_Task requirements_
An exact retyping of all lines below is the answer; pictures do not belong in it.

Scene image comparisons
= = = = =

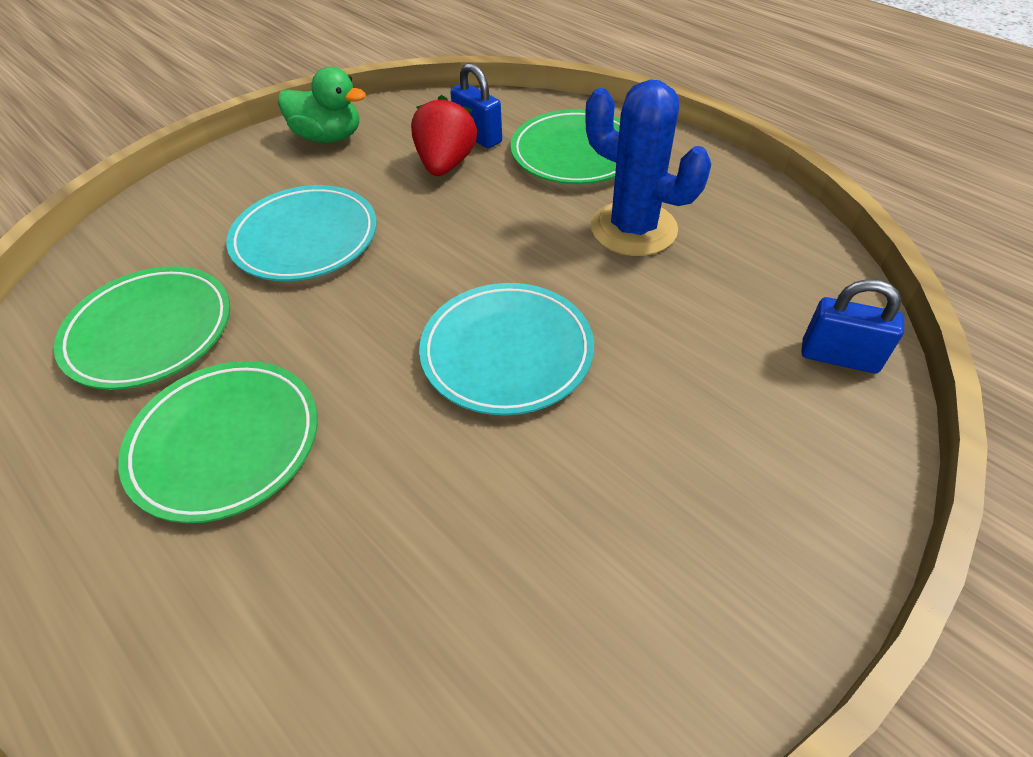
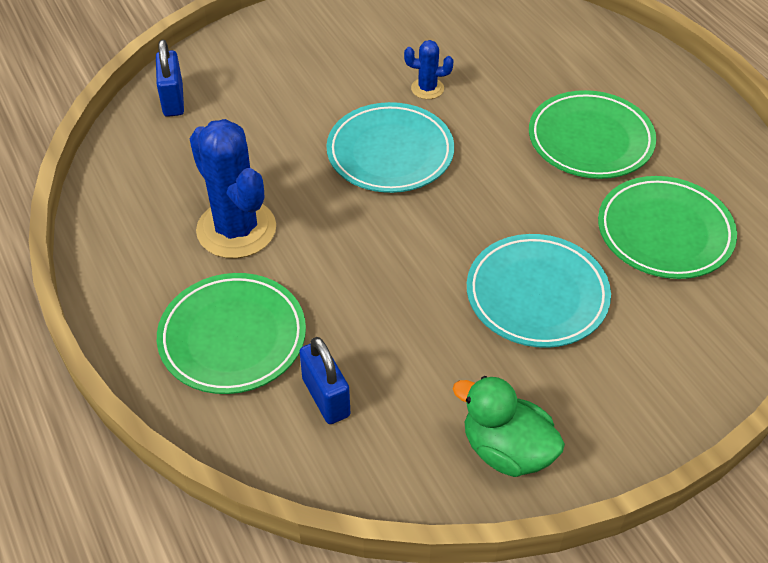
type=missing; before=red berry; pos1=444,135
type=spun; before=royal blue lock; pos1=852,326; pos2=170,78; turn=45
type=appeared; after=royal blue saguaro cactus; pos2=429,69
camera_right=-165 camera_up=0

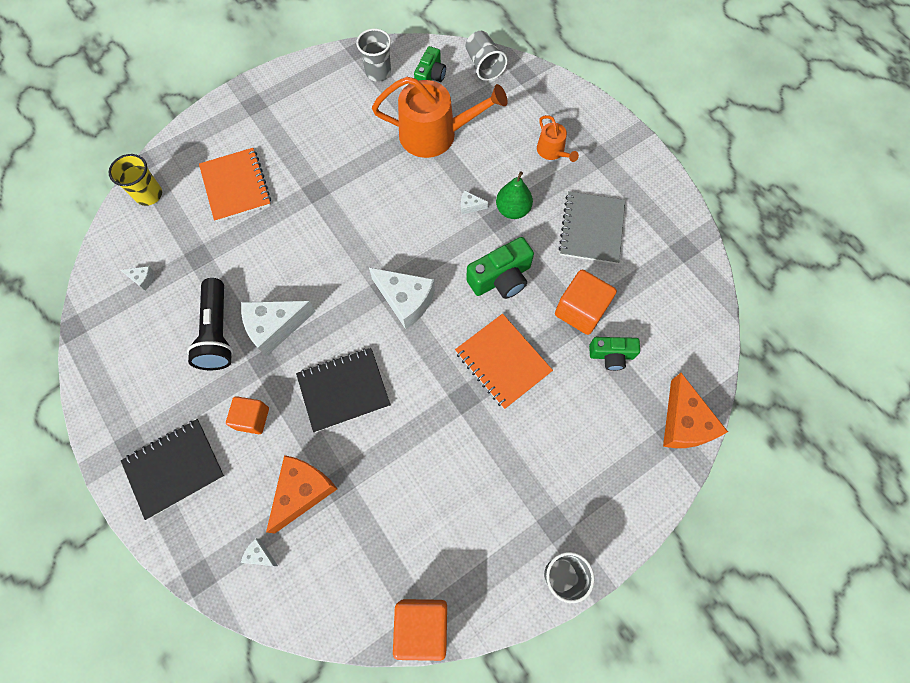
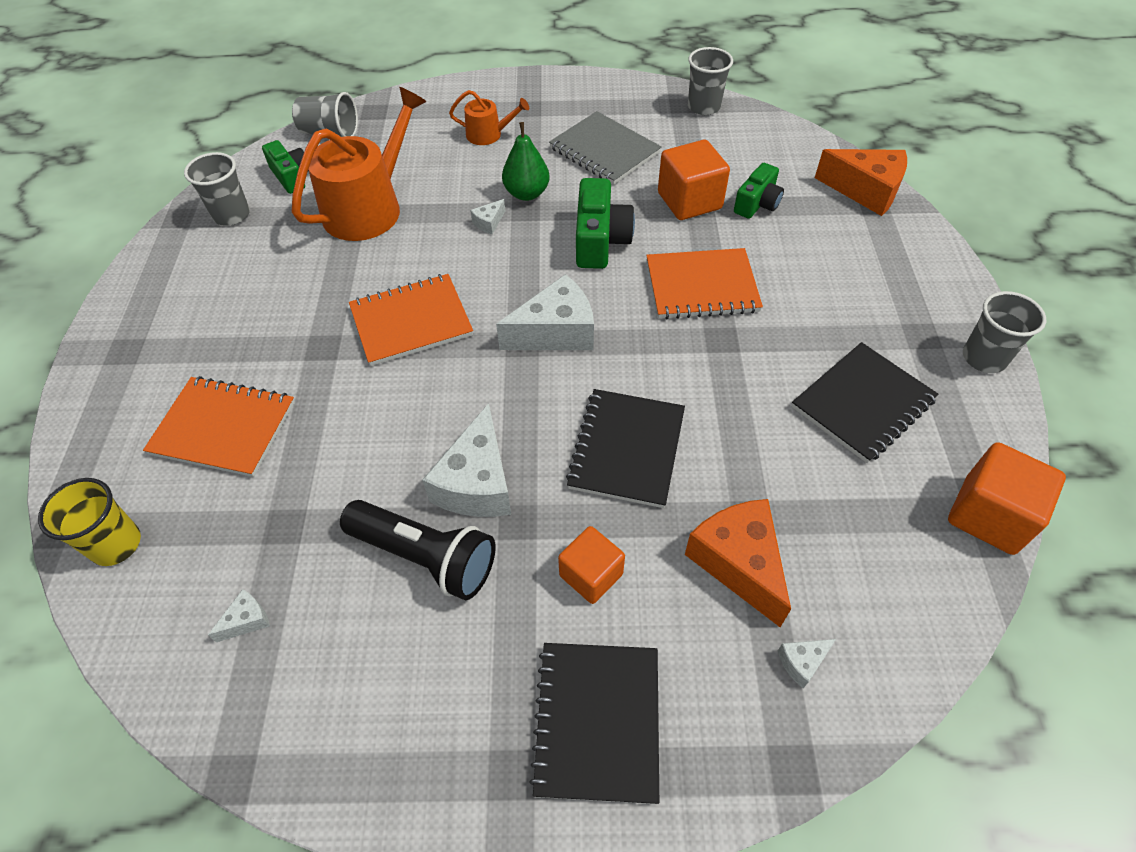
type=appeared; after=orange notepad; pos2=411,320
type=appeared; after=grey tumbler; pos2=710,81
type=appeared; after=black notepad; pos2=865,402
camera_right=-55 camera_up=-15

= = = = =

_Task output_
type=missing; before=red berry; pos1=444,135
type=spun; before=royal blue lock; pos1=852,326; pos2=170,78; turn=45
type=appeared; after=royal blue saguaro cactus; pos2=429,69
camera_right=-165 camera_up=0

type=appeared; after=orange notepad; pos2=411,320
type=appeared; after=grey tumbler; pos2=710,81
type=appeared; after=black notepad; pos2=865,402
camera_right=-55 camera_up=-15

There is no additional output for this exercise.